» **Records for processing**:

• • •

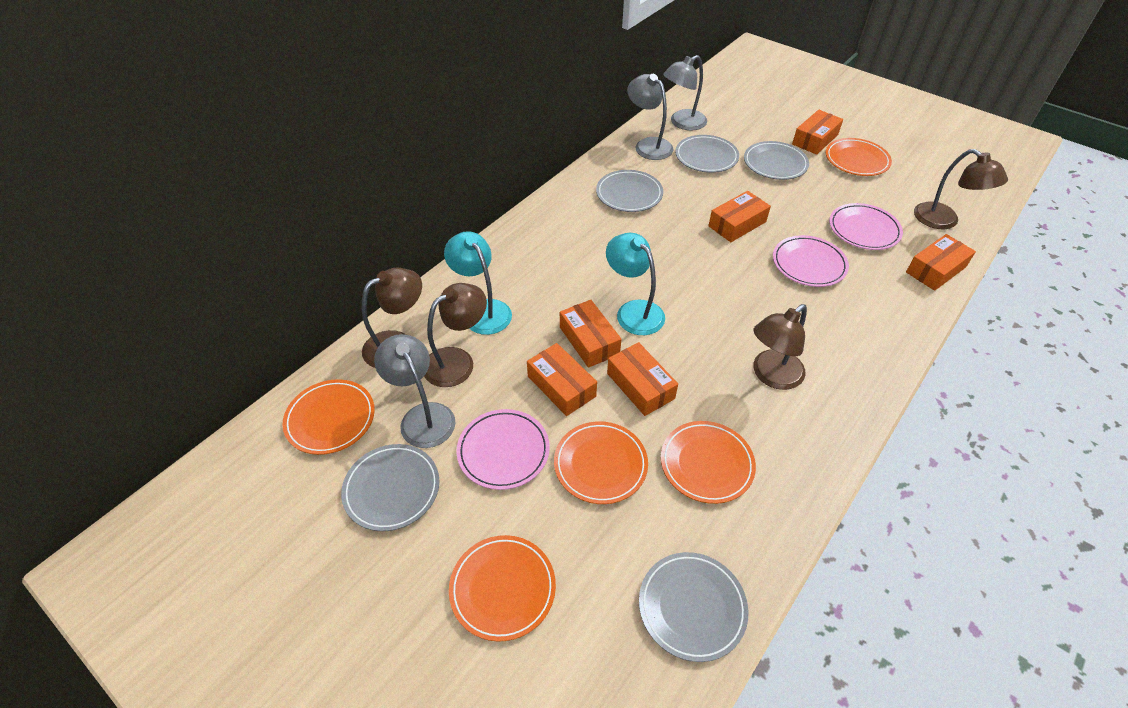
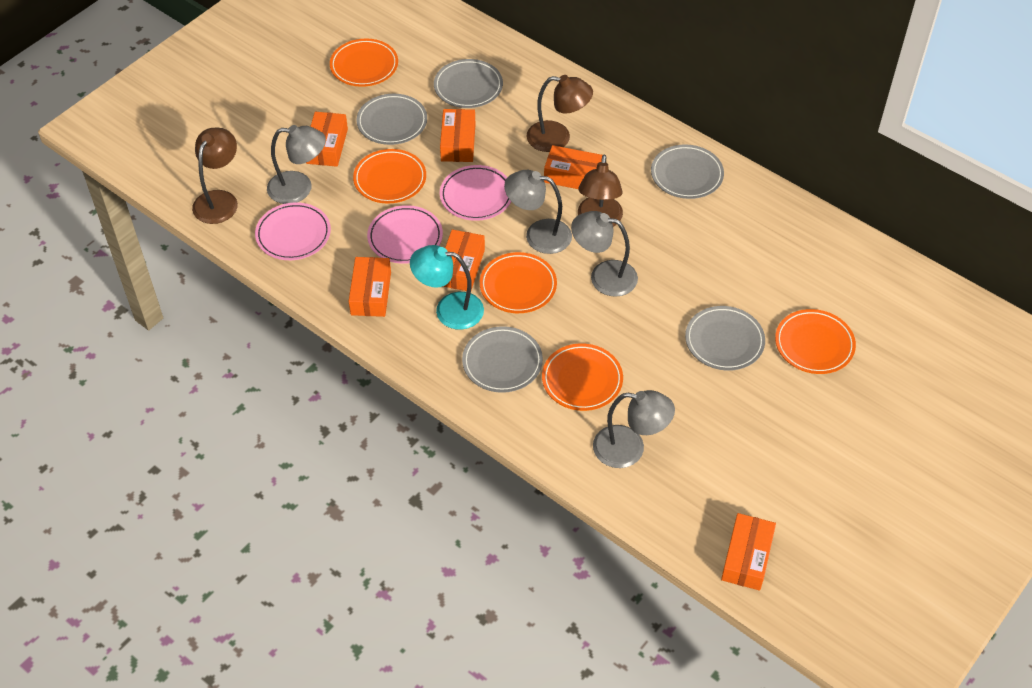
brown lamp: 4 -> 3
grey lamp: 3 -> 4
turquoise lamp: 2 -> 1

• • •

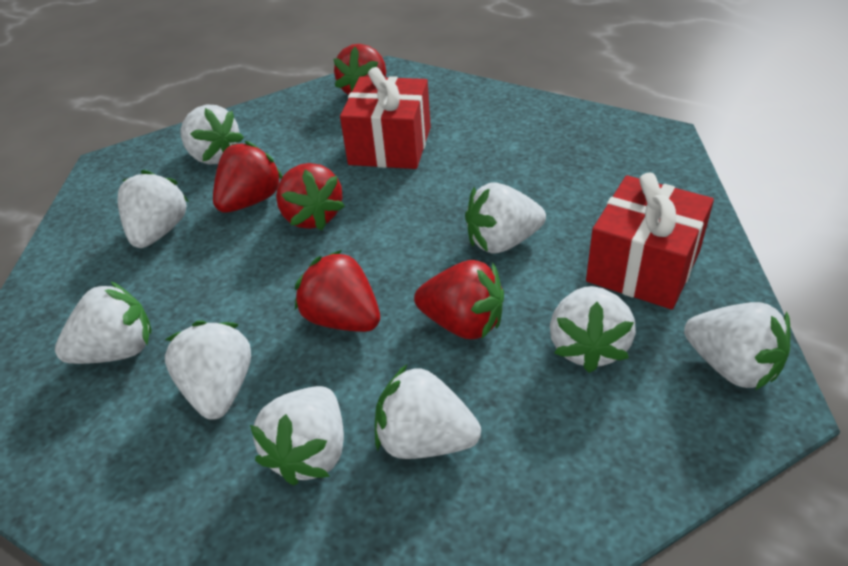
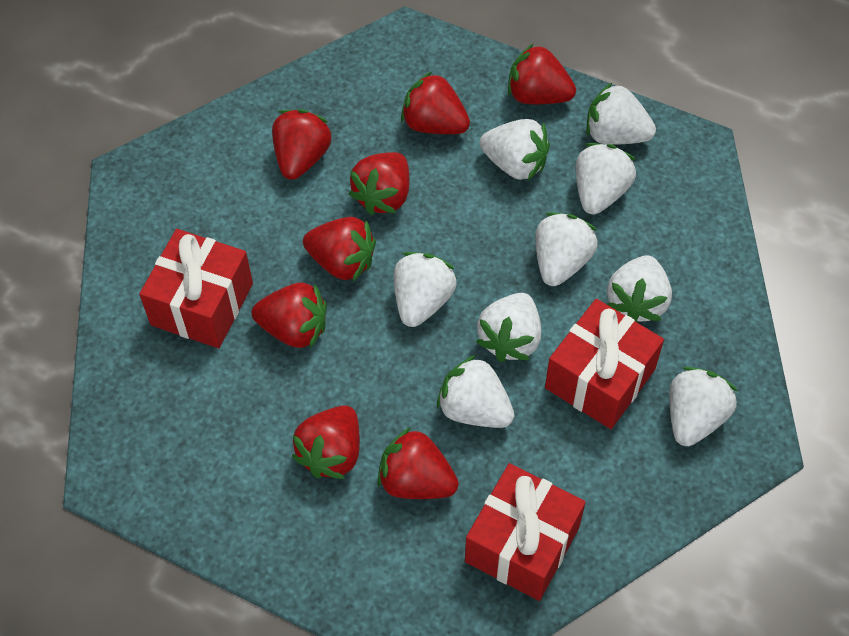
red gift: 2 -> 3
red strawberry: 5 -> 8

• • •

» **Exercise requirements**:
Return each full line of the entries that contains the word "lamp".

» **Answer for this exercise**:
brown lamp: 4 -> 3
grey lamp: 3 -> 4
turquoise lamp: 2 -> 1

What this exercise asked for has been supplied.